== PROBLEM DESCRIPTION ==
Records follow. Select each line holding "truck".

**** DATA EXCERPTS

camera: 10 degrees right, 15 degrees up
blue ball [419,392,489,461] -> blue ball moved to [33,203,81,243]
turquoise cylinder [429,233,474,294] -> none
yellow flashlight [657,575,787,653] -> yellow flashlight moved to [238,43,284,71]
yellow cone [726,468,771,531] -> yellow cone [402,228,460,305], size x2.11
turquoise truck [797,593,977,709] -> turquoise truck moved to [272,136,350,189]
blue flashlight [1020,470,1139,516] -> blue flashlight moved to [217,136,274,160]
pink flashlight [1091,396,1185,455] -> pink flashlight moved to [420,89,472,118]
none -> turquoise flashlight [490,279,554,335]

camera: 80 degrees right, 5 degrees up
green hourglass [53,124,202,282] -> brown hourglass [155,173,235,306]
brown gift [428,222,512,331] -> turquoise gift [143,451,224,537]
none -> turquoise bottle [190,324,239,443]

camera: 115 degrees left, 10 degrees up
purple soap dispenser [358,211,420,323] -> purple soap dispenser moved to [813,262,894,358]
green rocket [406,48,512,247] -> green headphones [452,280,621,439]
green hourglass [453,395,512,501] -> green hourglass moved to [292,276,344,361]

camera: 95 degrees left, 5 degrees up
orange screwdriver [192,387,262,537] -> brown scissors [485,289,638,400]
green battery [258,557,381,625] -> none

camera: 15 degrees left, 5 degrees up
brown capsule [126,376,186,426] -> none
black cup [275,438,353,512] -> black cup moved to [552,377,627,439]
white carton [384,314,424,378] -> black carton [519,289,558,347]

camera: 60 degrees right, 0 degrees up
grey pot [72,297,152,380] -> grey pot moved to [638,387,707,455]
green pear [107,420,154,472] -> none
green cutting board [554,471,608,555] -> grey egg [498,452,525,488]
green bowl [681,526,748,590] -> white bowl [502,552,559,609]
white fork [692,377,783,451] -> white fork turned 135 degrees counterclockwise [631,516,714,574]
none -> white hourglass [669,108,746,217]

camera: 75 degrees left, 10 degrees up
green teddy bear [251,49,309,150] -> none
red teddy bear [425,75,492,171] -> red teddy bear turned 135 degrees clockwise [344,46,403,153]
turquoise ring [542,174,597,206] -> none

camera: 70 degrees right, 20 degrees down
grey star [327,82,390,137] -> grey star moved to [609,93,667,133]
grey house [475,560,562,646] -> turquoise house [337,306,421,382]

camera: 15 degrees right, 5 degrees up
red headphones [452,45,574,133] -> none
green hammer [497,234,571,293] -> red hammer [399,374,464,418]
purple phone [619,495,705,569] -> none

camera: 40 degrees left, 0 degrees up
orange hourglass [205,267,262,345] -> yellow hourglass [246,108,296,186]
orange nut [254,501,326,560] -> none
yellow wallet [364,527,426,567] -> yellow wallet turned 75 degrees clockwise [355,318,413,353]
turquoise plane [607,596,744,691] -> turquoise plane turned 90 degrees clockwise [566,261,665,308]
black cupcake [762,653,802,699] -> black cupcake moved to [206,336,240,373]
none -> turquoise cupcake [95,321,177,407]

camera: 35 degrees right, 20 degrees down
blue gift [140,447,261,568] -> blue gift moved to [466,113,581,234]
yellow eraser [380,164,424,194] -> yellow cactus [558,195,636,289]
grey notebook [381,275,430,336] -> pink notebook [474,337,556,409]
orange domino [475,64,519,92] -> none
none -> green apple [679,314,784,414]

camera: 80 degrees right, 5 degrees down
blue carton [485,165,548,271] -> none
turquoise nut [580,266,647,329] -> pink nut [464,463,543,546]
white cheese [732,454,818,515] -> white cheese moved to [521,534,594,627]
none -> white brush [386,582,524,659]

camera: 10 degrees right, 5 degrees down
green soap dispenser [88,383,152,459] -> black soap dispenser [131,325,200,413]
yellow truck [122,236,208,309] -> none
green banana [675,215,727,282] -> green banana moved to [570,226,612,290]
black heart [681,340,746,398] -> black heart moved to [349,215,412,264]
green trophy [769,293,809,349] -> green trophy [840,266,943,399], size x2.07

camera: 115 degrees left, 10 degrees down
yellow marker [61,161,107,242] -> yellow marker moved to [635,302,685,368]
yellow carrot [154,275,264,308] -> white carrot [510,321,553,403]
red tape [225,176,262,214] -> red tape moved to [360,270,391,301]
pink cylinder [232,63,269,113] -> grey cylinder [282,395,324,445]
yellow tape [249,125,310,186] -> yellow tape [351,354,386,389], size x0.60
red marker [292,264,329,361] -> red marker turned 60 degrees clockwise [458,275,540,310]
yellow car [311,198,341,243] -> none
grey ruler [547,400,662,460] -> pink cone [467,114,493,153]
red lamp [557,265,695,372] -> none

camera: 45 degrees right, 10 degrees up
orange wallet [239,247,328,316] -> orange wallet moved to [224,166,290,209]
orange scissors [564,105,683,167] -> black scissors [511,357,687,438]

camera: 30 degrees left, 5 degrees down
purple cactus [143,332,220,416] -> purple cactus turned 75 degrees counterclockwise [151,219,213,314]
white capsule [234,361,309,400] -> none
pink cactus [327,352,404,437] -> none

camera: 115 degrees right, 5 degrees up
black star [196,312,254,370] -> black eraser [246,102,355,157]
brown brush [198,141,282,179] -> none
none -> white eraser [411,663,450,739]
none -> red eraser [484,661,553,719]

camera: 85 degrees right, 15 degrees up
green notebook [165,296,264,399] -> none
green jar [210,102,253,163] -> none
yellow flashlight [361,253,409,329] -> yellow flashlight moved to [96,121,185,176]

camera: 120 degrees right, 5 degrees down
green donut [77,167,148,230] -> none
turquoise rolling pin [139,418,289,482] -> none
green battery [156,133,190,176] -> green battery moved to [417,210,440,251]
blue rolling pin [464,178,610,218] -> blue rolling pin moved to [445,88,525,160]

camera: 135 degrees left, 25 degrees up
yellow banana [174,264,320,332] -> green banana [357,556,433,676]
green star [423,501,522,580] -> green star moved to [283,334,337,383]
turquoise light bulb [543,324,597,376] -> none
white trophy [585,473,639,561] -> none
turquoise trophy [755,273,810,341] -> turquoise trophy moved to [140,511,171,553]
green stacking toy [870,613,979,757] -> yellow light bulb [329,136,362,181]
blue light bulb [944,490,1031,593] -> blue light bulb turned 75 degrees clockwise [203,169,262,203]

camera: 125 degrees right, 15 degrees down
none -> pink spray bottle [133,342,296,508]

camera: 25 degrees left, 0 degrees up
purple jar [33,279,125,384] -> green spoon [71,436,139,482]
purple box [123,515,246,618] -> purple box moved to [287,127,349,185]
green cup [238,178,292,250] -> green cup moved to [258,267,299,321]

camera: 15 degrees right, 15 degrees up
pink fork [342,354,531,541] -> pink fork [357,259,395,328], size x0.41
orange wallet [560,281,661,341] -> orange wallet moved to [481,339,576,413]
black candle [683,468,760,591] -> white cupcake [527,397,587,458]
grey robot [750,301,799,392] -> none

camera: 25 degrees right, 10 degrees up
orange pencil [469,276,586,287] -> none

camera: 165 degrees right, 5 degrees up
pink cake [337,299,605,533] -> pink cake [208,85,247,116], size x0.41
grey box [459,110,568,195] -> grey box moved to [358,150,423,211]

********

== SOLUTION TO THE EXERCISE ==
turquoise truck [797,593,977,709] -> turquoise truck moved to [272,136,350,189]
yellow truck [122,236,208,309] -> none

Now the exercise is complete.